- Job -
Present the entries as a numbered list with blank lines dropped, beginning at the line containing "Jessica (124, 353)" and continuing through the last of the entries.
"""
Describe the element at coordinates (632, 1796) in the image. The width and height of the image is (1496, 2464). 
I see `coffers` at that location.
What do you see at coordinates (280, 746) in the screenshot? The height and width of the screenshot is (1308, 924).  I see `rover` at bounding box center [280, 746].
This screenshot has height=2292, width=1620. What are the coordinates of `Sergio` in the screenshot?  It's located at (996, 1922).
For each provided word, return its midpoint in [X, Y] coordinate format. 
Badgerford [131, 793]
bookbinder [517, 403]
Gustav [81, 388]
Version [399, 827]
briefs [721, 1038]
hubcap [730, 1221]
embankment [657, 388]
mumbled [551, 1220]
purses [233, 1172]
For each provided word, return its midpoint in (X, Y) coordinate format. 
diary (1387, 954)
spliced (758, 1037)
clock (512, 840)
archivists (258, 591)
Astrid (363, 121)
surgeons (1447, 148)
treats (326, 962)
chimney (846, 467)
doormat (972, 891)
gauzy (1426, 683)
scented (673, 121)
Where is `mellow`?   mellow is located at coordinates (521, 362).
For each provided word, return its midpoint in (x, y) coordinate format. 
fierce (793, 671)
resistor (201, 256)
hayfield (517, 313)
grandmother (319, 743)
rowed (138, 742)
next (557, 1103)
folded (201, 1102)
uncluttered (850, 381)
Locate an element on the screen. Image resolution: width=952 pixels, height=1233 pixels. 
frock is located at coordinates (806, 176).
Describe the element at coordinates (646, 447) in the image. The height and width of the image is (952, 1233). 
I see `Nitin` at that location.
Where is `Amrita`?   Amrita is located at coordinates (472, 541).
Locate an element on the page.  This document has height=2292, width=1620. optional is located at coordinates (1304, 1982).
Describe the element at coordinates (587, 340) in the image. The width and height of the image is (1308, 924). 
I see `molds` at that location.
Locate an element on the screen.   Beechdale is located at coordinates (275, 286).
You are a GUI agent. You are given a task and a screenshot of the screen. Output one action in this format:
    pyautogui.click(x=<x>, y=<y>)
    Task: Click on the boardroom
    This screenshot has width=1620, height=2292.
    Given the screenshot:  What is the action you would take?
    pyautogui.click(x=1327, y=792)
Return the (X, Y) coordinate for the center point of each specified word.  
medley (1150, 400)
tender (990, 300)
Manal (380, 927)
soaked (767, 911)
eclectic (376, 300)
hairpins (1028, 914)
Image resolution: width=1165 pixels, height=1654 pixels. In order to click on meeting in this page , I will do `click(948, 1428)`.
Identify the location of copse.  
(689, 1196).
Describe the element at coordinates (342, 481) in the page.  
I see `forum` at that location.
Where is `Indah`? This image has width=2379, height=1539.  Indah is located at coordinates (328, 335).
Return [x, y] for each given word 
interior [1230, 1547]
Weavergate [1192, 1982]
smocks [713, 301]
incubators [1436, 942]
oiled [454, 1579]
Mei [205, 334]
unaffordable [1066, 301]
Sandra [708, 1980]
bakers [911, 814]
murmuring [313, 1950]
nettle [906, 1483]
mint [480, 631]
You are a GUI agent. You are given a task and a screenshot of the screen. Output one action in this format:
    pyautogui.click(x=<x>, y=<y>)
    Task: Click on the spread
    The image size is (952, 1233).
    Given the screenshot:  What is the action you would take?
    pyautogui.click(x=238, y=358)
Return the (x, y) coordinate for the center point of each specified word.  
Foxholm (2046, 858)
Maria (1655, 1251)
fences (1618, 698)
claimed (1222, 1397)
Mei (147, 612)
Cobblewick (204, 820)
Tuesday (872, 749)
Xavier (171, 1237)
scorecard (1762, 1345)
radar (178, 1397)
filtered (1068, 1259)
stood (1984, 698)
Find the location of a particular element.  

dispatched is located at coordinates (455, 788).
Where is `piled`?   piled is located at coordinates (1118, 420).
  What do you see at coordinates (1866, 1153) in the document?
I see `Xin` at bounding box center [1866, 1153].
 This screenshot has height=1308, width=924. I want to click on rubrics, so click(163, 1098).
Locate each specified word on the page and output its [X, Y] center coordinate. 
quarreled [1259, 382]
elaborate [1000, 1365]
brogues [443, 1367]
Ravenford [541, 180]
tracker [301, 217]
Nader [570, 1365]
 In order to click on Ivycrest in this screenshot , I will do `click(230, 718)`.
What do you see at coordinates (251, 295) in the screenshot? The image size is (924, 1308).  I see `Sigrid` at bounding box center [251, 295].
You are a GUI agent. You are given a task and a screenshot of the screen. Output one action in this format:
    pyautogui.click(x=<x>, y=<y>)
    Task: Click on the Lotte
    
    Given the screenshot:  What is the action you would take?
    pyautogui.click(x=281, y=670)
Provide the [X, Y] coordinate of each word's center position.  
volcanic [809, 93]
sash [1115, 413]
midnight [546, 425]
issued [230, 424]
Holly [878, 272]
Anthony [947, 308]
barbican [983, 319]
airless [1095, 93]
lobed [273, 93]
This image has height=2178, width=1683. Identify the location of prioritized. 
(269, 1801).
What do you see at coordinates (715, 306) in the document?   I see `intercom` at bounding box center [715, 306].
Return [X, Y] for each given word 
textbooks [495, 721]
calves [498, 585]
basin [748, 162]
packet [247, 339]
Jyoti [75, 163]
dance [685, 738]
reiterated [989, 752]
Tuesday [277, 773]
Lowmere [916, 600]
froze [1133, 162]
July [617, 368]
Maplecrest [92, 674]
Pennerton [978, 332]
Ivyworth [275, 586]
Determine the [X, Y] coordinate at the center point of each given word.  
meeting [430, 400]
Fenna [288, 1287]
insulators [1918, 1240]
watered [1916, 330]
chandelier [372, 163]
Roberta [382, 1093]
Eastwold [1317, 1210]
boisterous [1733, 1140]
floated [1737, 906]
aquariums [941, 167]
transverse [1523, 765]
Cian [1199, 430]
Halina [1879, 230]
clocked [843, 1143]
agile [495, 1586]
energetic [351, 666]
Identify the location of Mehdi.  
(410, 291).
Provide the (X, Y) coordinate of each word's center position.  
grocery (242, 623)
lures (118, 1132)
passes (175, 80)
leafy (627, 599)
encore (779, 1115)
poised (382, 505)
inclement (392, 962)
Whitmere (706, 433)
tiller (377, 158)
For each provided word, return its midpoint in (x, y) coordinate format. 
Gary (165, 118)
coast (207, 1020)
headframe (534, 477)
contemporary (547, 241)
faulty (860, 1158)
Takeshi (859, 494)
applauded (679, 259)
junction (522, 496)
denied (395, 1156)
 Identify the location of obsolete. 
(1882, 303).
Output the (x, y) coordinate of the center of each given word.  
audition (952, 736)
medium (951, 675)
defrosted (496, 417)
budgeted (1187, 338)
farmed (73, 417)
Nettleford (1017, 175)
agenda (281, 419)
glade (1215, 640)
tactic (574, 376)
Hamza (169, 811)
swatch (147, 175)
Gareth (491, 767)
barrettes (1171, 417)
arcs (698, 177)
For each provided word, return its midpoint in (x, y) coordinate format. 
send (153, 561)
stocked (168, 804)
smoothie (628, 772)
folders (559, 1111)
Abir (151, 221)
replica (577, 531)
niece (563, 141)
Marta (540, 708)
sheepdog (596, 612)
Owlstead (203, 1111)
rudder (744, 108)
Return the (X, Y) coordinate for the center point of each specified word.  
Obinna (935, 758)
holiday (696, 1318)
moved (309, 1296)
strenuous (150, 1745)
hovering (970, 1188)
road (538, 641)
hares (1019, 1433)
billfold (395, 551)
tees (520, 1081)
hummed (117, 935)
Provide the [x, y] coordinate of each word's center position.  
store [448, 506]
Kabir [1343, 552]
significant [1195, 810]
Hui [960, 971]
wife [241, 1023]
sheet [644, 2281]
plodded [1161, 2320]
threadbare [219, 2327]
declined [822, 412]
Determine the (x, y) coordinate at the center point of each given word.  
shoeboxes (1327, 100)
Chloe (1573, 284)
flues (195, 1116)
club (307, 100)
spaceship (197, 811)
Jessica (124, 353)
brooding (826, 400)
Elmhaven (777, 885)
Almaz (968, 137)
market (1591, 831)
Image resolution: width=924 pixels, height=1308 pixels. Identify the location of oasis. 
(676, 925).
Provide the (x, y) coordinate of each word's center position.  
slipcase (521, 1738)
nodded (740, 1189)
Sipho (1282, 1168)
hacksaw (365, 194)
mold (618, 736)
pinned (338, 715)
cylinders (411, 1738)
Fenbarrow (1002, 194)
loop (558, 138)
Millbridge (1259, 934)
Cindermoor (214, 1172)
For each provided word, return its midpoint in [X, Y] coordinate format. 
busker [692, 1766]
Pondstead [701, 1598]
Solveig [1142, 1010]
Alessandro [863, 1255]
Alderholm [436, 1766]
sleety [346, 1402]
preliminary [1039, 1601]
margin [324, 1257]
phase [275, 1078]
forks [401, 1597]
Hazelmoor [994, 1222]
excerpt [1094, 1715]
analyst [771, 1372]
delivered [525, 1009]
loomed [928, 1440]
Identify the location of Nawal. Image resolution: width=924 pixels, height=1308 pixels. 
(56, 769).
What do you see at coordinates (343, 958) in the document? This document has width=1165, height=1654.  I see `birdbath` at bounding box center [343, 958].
"""
- Result -
1. Jessica (124, 353)
2. brooding (826, 400)
3. Elmhaven (777, 885)
4. Almaz (968, 137)
5. market (1591, 831)
6. Image resolution: width=924 pixels, height=1308 pixels. Identify the location of oasis. 
7. (676, 925).
8. Provide the (x, y) coordinate of each word's center position.  
9. slipcase (521, 1738)
10. nodded (740, 1189)
11. Sipho (1282, 1168)
12. hacksaw (365, 194)
13. mold (618, 736)
14. pinned (338, 715)
15. cylinders (411, 1738)
16. Fenbarrow (1002, 194)
17. loop (558, 138)
18. Millbridge (1259, 934)
19. Cindermoor (214, 1172)
20. For each provided word, return its midpoint in [X, Y] coordinate format. 
21. busker [692, 1766]
22. Pondstead [701, 1598]
23. Solveig [1142, 1010]
24. Alessandro [863, 1255]
25. Alderholm [436, 1766]
26. sleety [346, 1402]
27. preliminary [1039, 1601]
28. margin [324, 1257]
29. phase [275, 1078]
30. forks [401, 1597]
31. Hazelmoor [994, 1222]
32. excerpt [1094, 1715]
33. analyst [771, 1372]
34. delivered [525, 1009]
35. loomed [928, 1440]
36. Identify the location of Nawal. Image resolution: width=924 pixels, height=1308 pixels. 
37. (56, 769).
38. What do you see at coordinates (343, 958) in the document? This document has width=1165, height=1654.  I see `birdbath` at bounding box center [343, 958].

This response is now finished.